● **YOUR INSTRUCTIONS**:
Transcribe the records below in their entirety, and leave out each image.

(Saved data entries)
━━━━

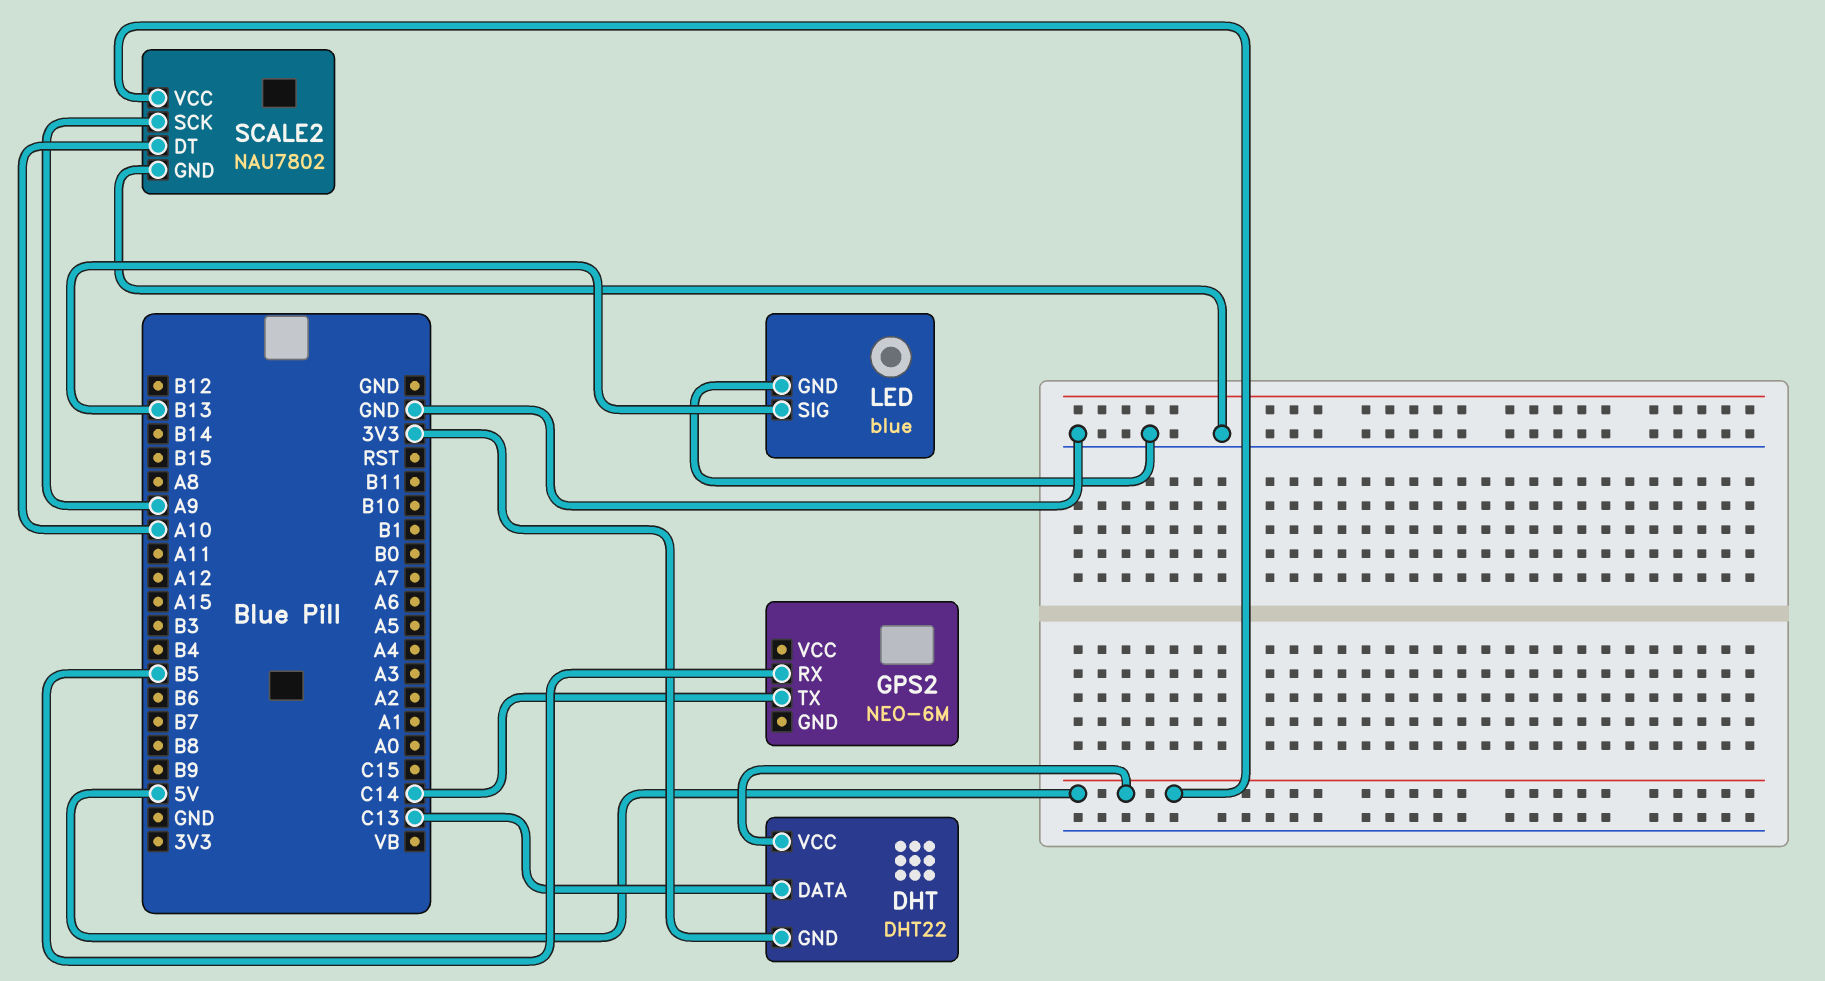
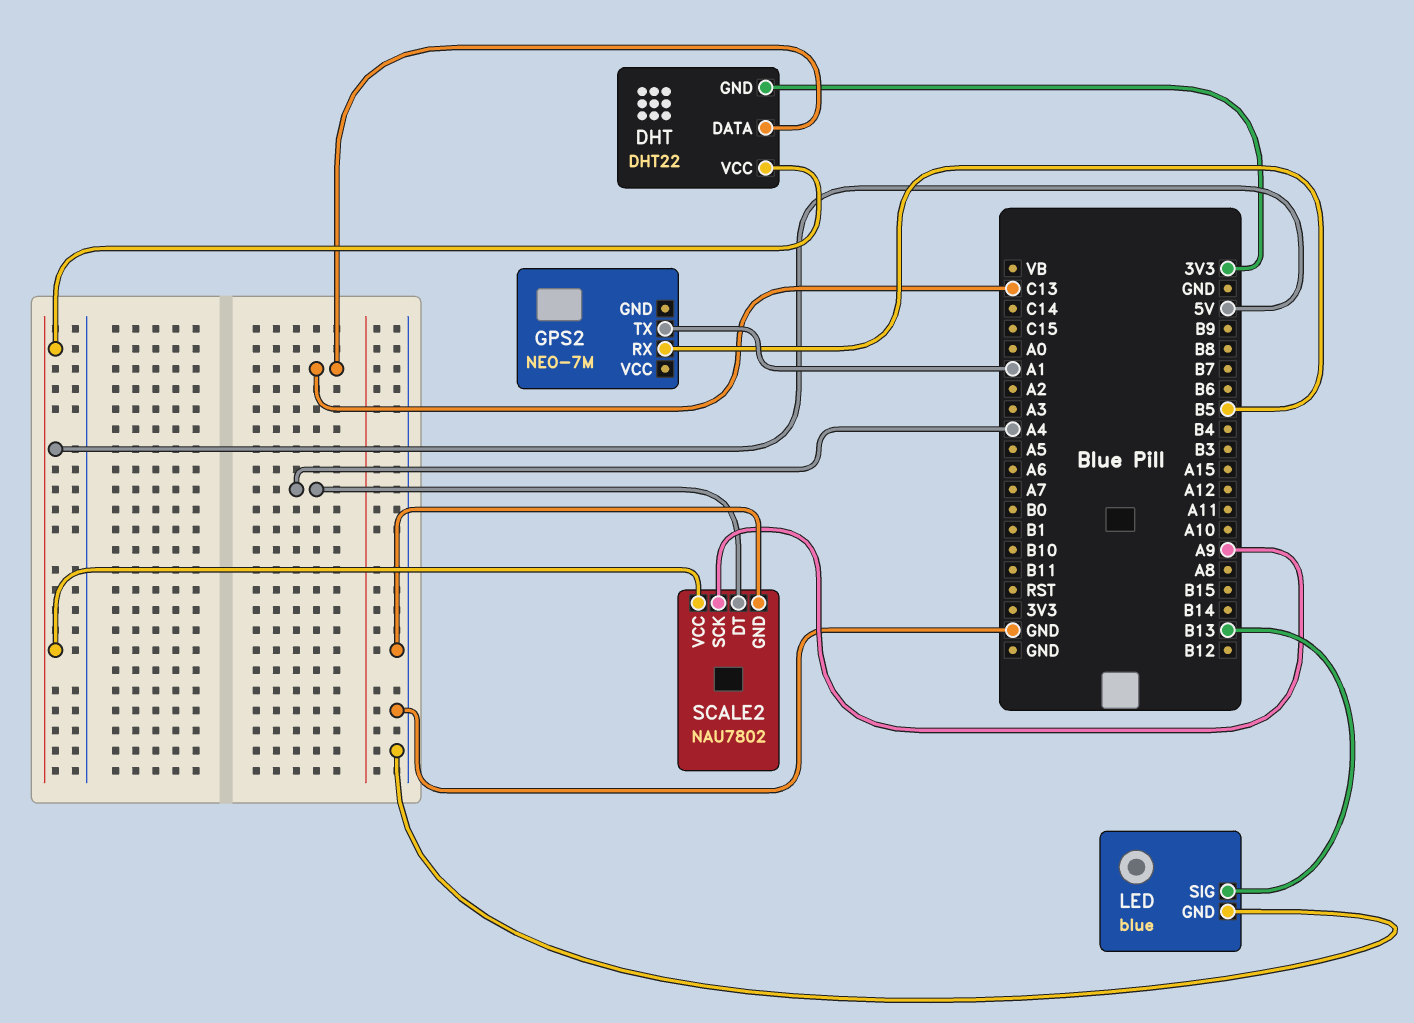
GPS2: NEO-6M -> NEO-7M
GPS2 pin TX: C14 -> A1
SCALE2 pin DT: A10 -> A4

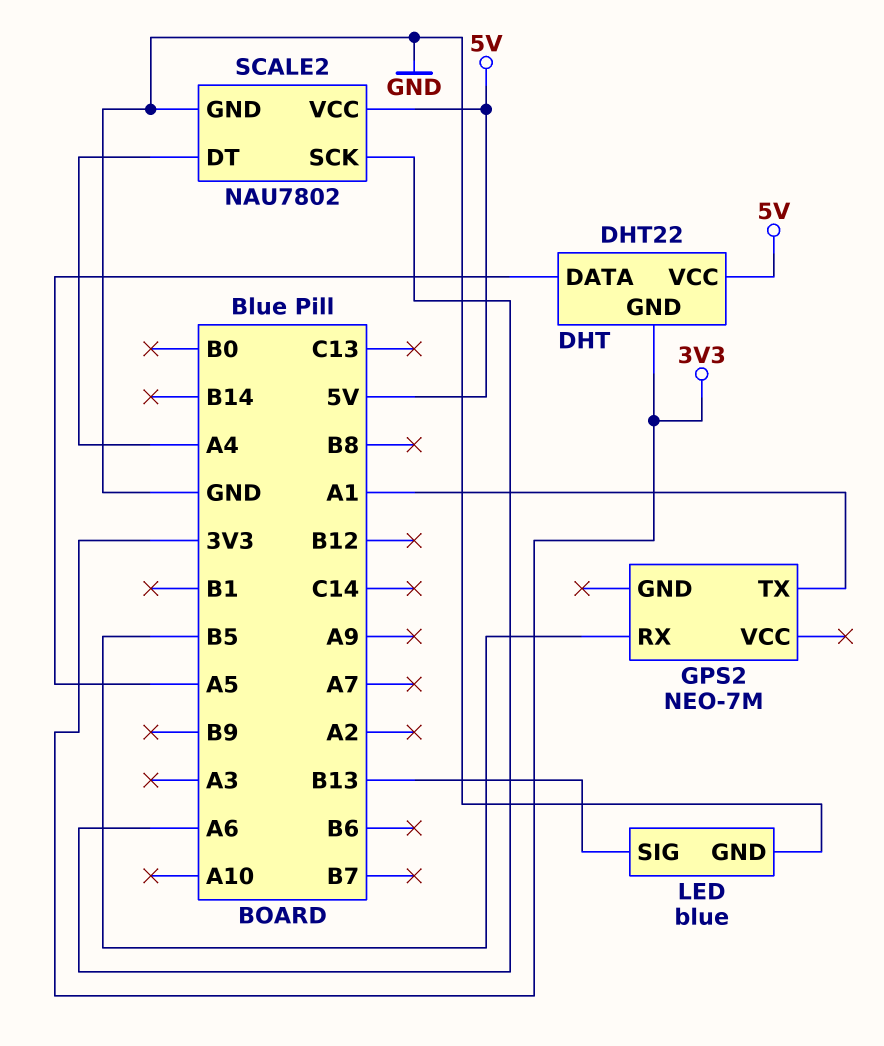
DHT pin DATA: C13 -> A5
SCALE2 pin SCK: A9 -> A6

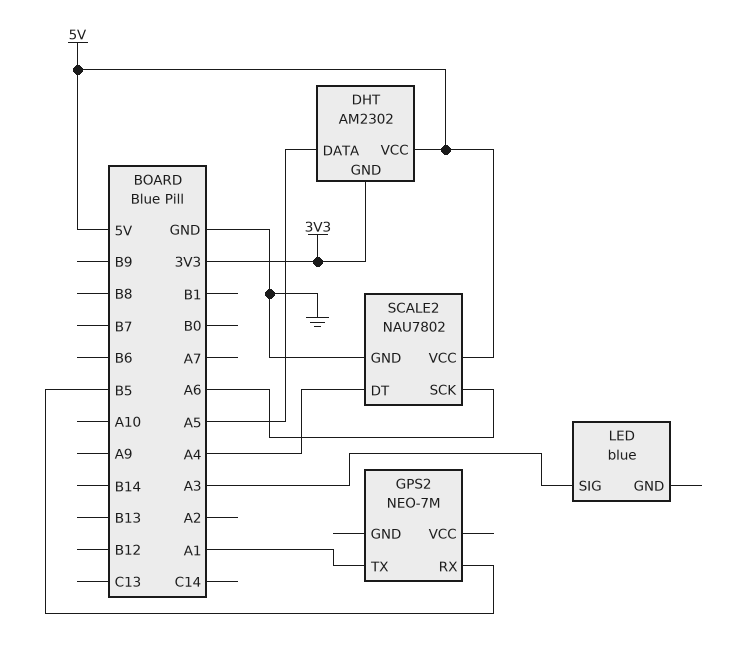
DHT: DHT22 -> AM2302
LED pin GND: GND -> none
LED pin SIG: B13 -> A3

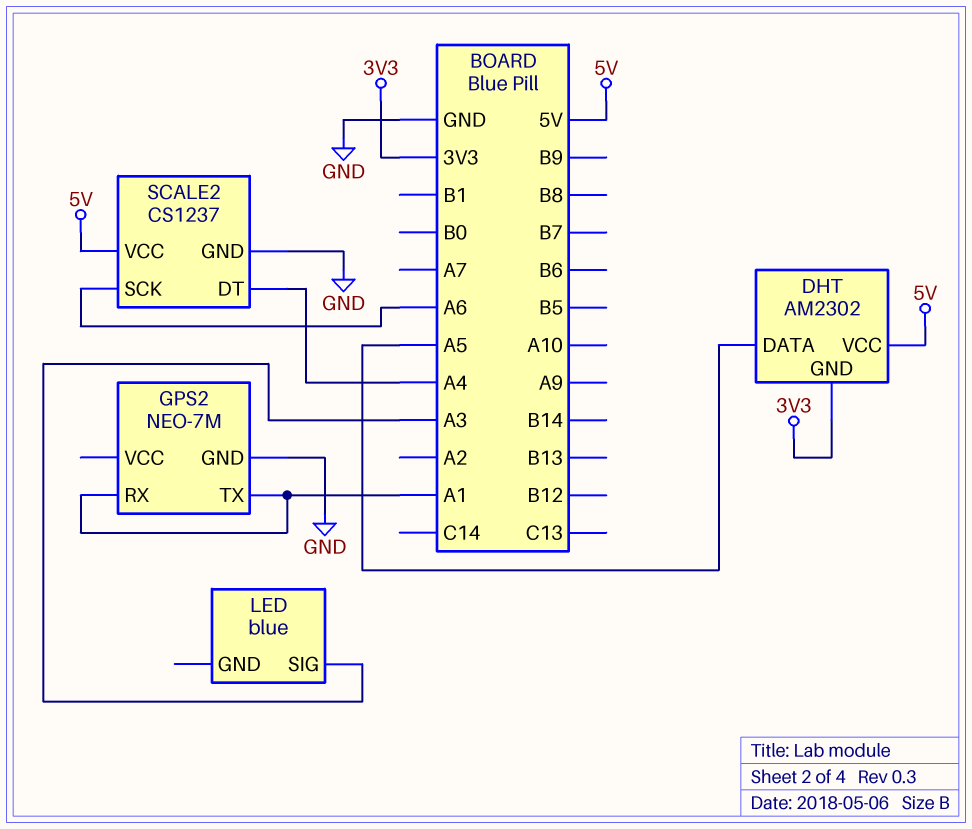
GPS2 pin GND: none -> GND
GPS2 pin RX: B5 -> A1
SCALE2: NAU7802 -> CS1237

━━━━

● **EXERCISE ANSWER**:
GPS2: NEO-6M -> NEO-7M
GPS2 pin TX: C14 -> A1
SCALE2 pin DT: A10 -> A4

DHT pin DATA: C13 -> A5
SCALE2 pin SCK: A9 -> A6

DHT: DHT22 -> AM2302
LED pin GND: GND -> none
LED pin SIG: B13 -> A3

GPS2 pin GND: none -> GND
GPS2 pin RX: B5 -> A1
SCALE2: NAU7802 -> CS1237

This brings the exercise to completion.